■ **ASSIGNED TASK**: Please show all lines of the records that include "rosy".

■ **Saved data entries**:
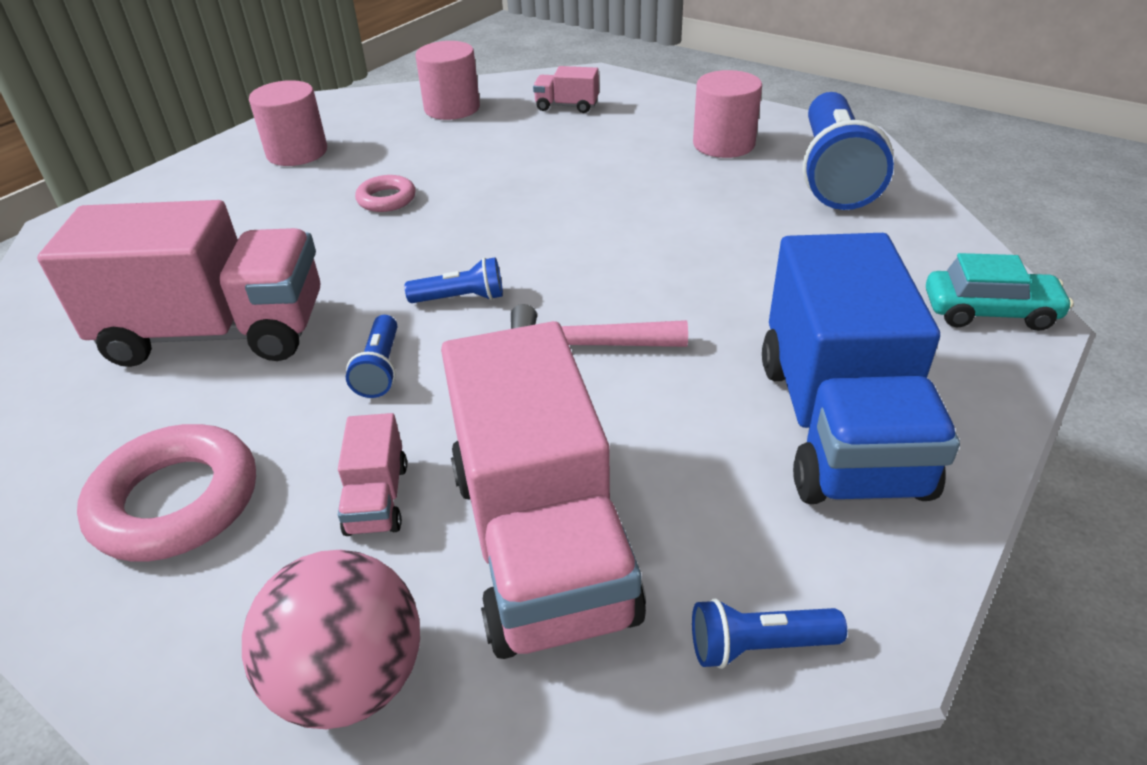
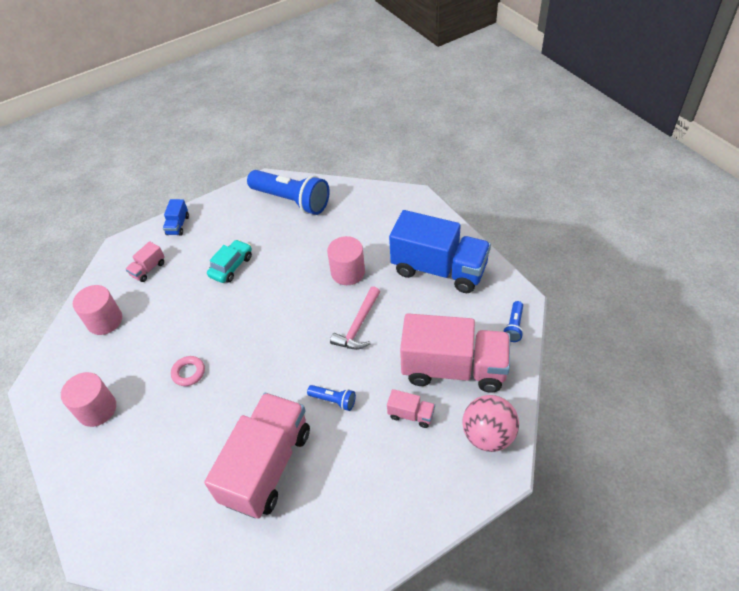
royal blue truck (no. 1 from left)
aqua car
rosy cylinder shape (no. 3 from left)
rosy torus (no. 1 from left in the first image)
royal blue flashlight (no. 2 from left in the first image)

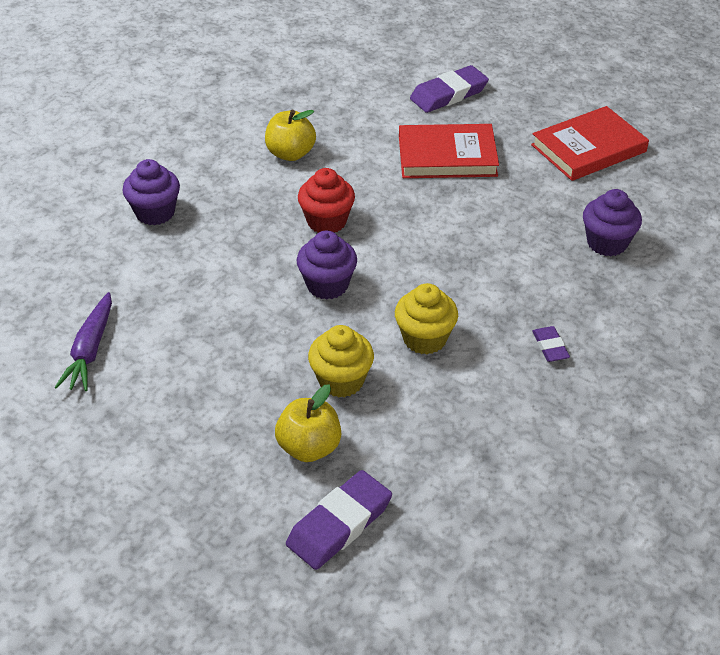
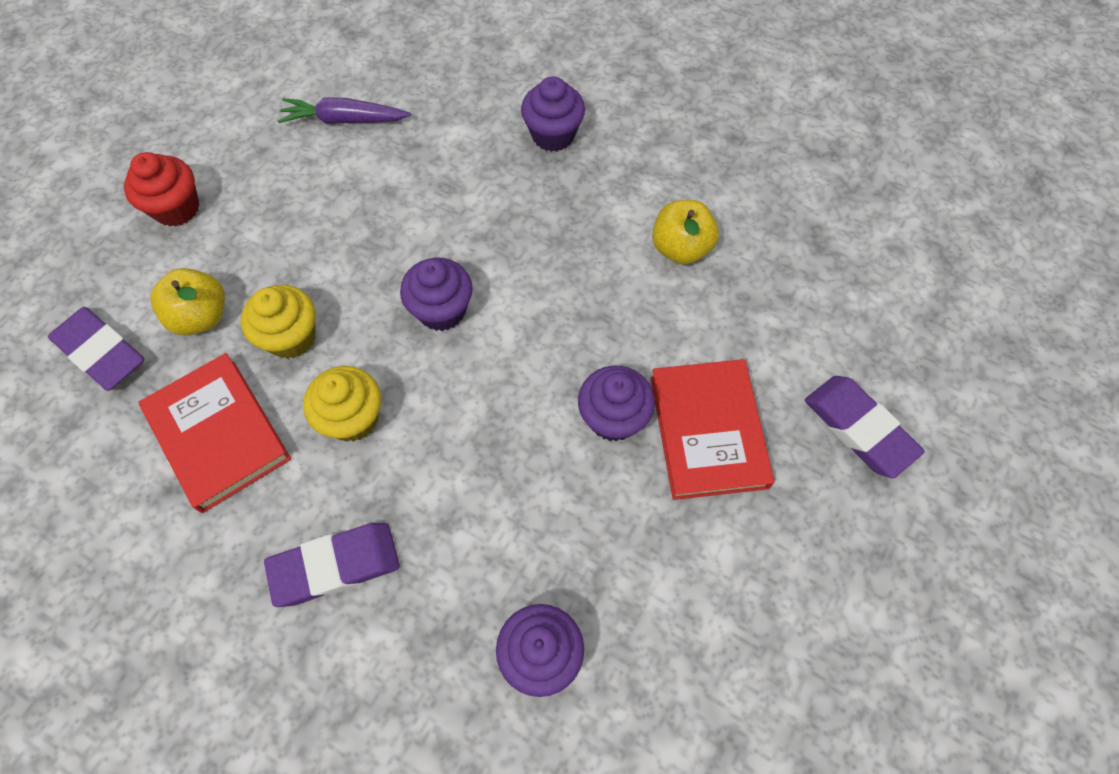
crimson cupcake
crimson book (no. 1 from left)
purple gum eraser (no. 2 from left)
purple cupcake (no. 4 from left)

■ **WRITTEN ANSWER**:
rosy cylinder shape (no. 3 from left)
rosy torus (no. 1 from left in the first image)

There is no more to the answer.